> _DATA FOR PROCESSING_
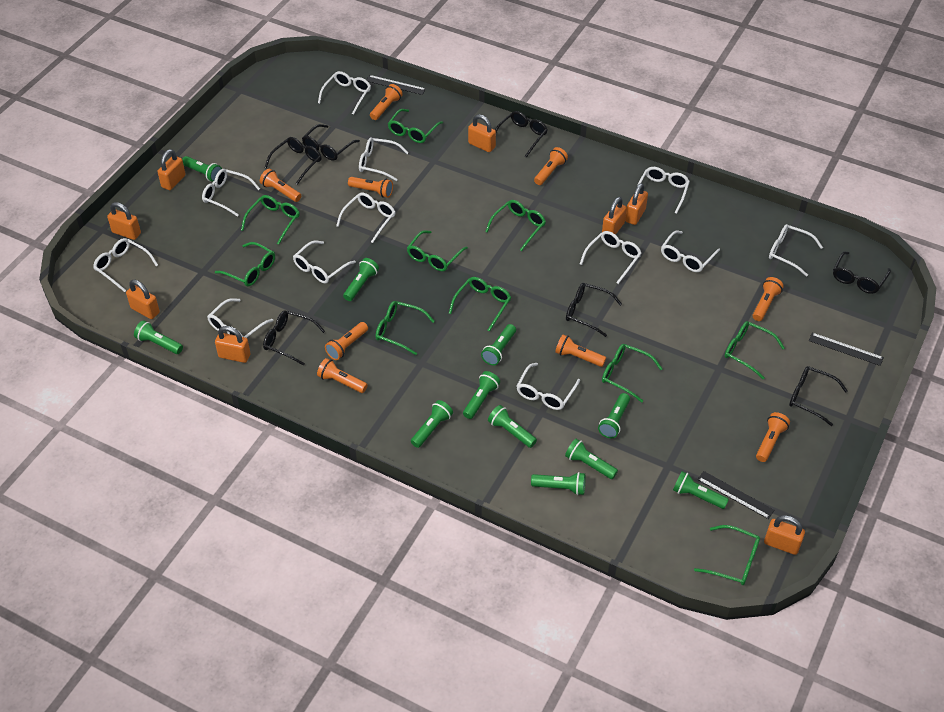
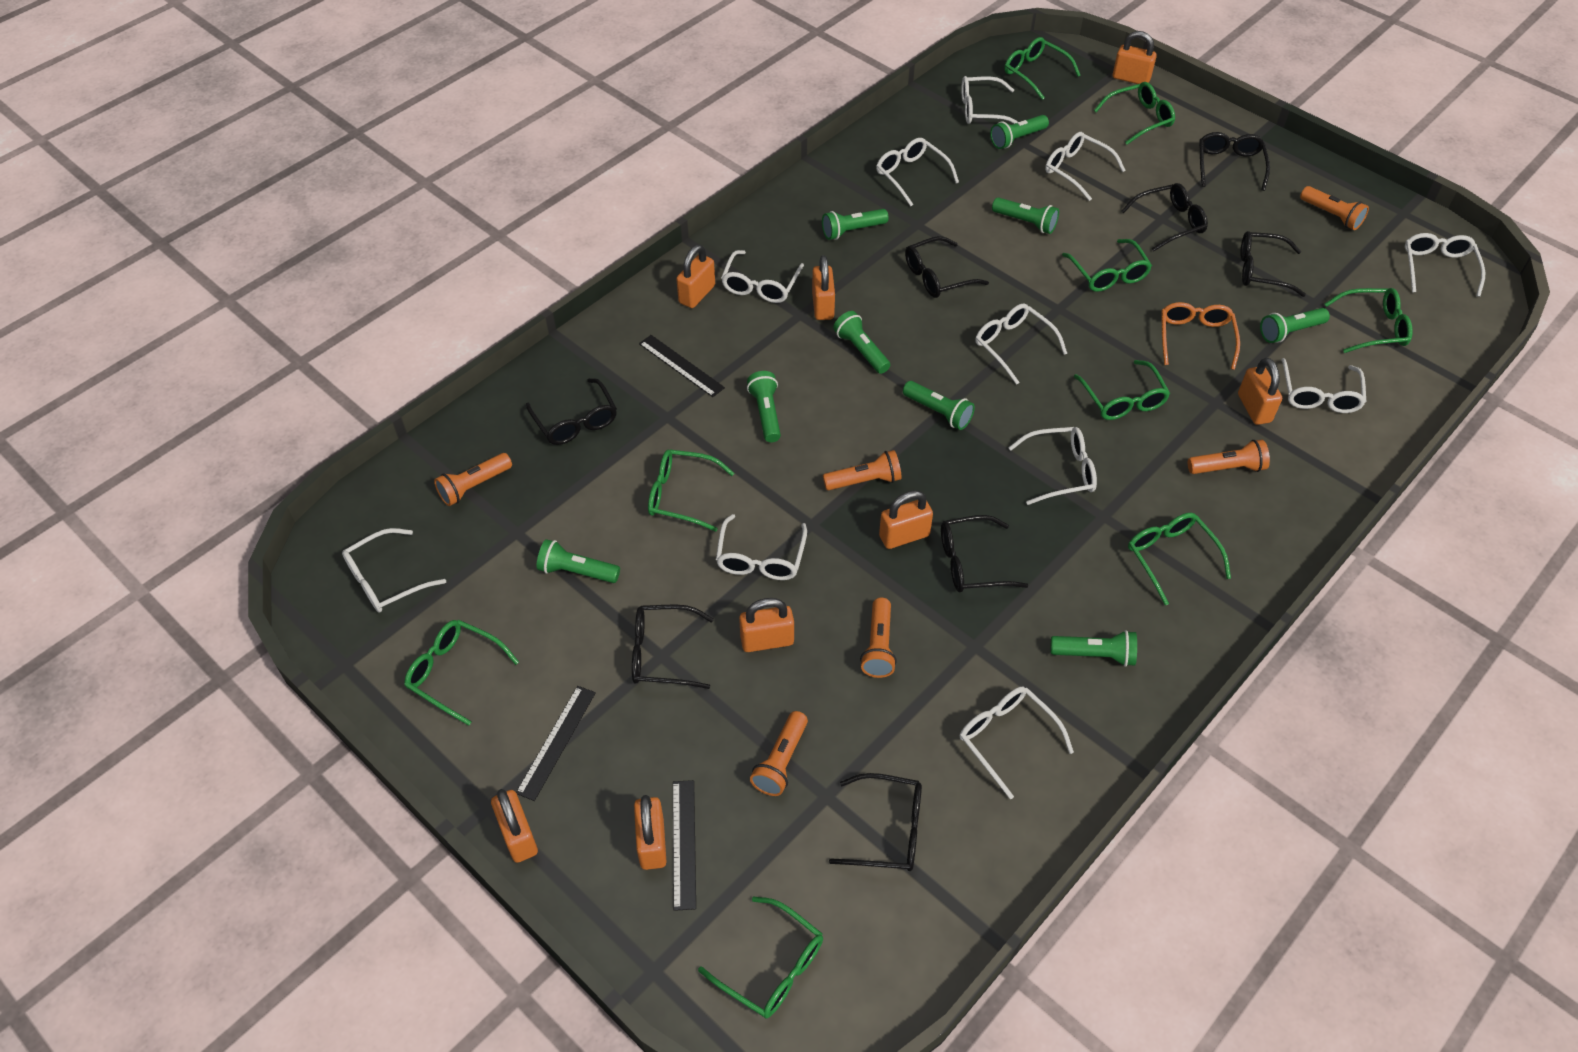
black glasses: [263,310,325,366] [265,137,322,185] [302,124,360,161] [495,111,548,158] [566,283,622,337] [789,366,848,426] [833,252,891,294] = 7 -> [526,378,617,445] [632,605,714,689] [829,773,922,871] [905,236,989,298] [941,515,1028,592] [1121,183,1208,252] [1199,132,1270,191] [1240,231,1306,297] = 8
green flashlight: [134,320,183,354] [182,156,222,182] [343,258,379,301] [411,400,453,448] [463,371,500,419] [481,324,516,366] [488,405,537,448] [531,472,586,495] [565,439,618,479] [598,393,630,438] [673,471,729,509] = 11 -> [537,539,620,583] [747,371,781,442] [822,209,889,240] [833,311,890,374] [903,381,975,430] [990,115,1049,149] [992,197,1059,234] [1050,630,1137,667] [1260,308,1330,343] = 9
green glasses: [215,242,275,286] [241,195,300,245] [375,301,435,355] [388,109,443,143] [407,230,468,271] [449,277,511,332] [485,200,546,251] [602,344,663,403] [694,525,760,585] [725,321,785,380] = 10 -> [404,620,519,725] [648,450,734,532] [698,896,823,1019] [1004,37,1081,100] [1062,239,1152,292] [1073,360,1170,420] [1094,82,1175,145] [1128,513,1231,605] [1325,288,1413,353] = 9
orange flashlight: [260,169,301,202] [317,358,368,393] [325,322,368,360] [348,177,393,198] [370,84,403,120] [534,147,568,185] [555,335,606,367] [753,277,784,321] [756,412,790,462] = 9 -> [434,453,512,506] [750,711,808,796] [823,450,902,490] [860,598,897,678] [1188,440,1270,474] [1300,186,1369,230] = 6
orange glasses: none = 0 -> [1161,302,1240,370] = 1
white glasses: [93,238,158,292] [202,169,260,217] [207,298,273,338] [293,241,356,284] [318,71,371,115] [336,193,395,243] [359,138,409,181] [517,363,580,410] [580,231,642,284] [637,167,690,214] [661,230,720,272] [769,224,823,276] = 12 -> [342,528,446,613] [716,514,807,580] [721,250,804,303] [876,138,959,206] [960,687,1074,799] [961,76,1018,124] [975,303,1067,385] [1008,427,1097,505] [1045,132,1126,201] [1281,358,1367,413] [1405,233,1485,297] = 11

==

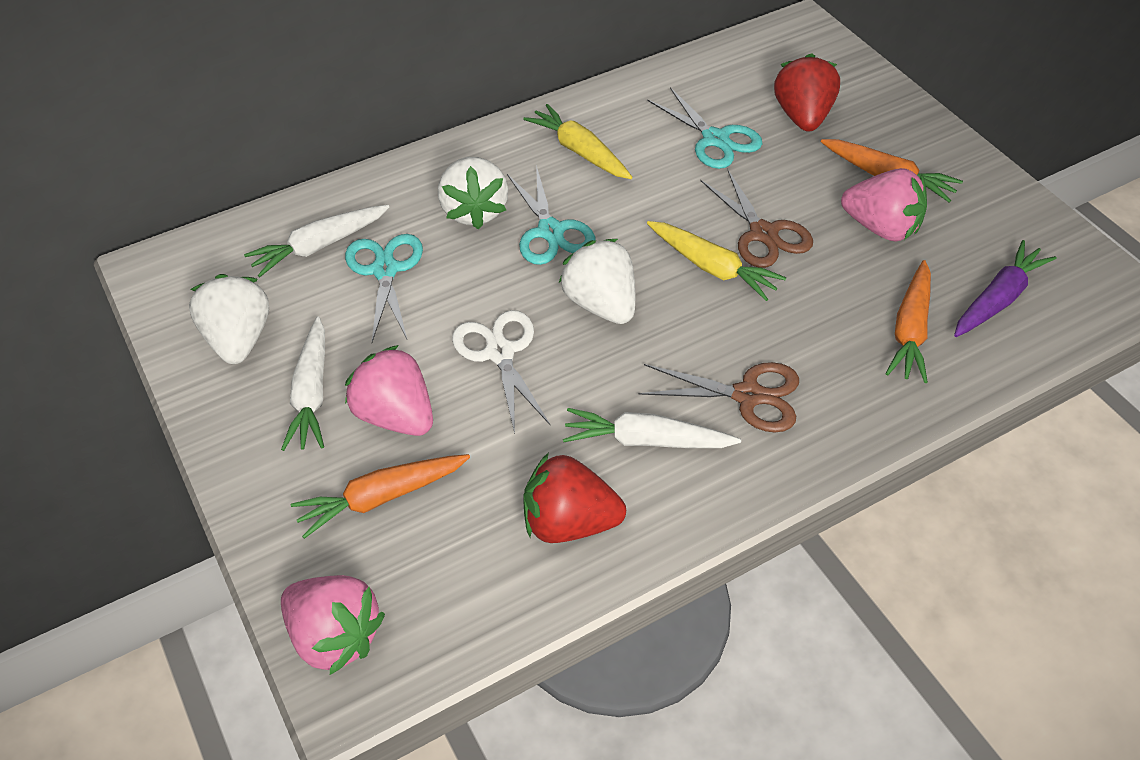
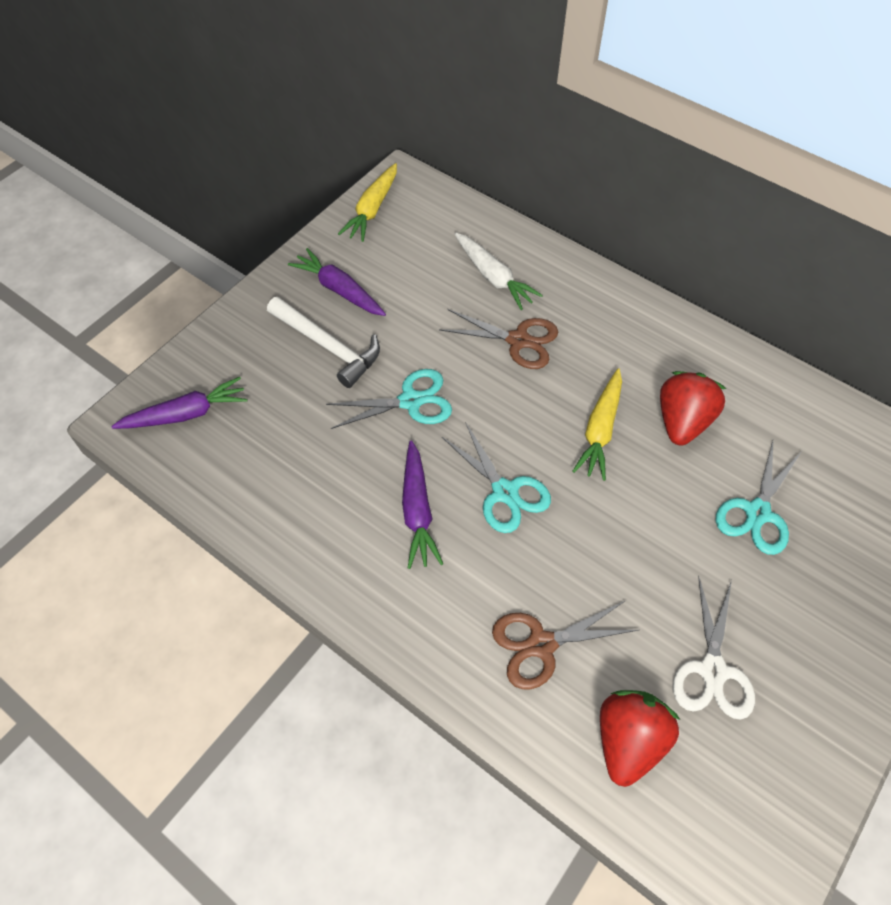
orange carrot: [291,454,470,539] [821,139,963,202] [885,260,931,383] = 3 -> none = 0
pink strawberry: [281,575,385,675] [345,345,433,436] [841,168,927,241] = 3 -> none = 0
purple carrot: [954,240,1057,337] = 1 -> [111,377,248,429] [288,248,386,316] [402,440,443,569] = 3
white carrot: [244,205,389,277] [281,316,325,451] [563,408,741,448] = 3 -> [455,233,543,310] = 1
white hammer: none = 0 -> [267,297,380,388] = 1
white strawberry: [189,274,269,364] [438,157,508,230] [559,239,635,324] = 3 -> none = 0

...

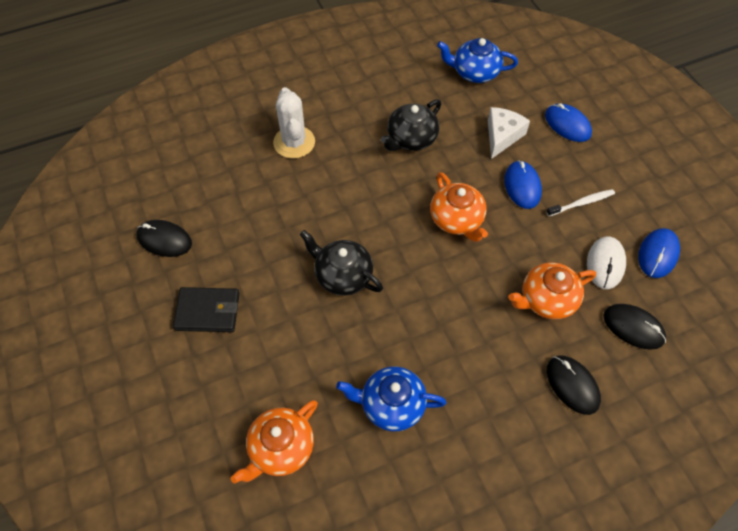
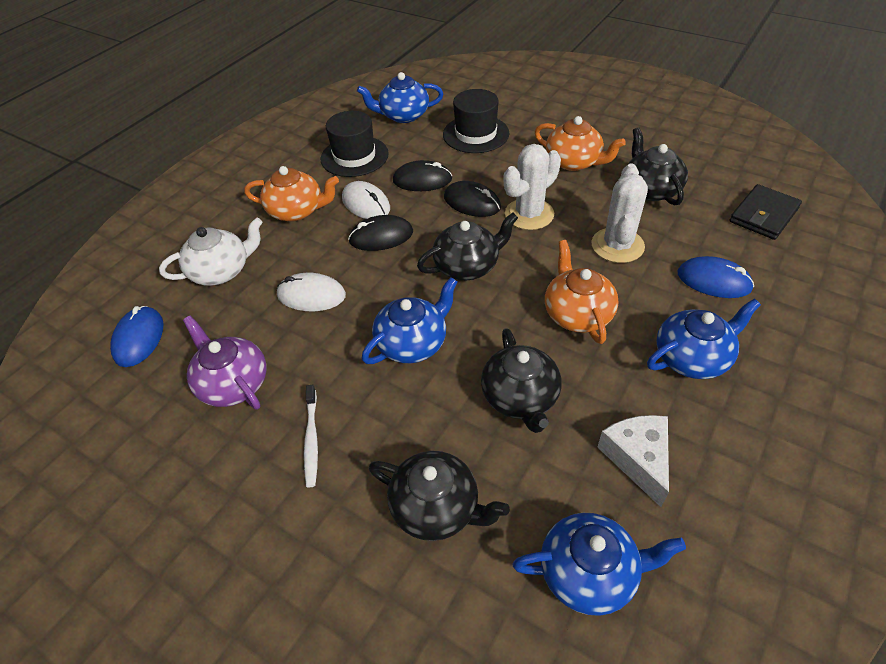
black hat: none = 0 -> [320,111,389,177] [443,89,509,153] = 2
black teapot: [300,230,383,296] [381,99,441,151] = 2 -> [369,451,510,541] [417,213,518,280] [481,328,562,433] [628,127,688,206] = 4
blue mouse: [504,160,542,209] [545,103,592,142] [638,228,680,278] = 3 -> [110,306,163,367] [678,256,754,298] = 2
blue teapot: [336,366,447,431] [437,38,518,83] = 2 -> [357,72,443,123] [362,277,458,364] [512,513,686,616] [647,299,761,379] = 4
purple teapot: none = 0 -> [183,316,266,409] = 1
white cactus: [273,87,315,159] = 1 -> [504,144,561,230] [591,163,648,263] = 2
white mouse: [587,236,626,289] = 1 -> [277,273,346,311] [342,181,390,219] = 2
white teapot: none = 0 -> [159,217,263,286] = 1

> _TASK ITEM_
Both the line containing "black glasses: [263,310,325,366]" and the line containing "green glasses: [215,242,275,286]" belong in the answer. Print them and every line above that falls between them exactly, and no others.

> _SOLUTION FOR THIS PROBLEM_
black glasses: [263,310,325,366] [265,137,322,185] [302,124,360,161] [495,111,548,158] [566,283,622,337] [789,366,848,426] [833,252,891,294] = 7 -> [526,378,617,445] [632,605,714,689] [829,773,922,871] [905,236,989,298] [941,515,1028,592] [1121,183,1208,252] [1199,132,1270,191] [1240,231,1306,297] = 8
green flashlight: [134,320,183,354] [182,156,222,182] [343,258,379,301] [411,400,453,448] [463,371,500,419] [481,324,516,366] [488,405,537,448] [531,472,586,495] [565,439,618,479] [598,393,630,438] [673,471,729,509] = 11 -> [537,539,620,583] [747,371,781,442] [822,209,889,240] [833,311,890,374] [903,381,975,430] [990,115,1049,149] [992,197,1059,234] [1050,630,1137,667] [1260,308,1330,343] = 9
green glasses: [215,242,275,286] [241,195,300,245] [375,301,435,355] [388,109,443,143] [407,230,468,271] [449,277,511,332] [485,200,546,251] [602,344,663,403] [694,525,760,585] [725,321,785,380] = 10 -> [404,620,519,725] [648,450,734,532] [698,896,823,1019] [1004,37,1081,100] [1062,239,1152,292] [1073,360,1170,420] [1094,82,1175,145] [1128,513,1231,605] [1325,288,1413,353] = 9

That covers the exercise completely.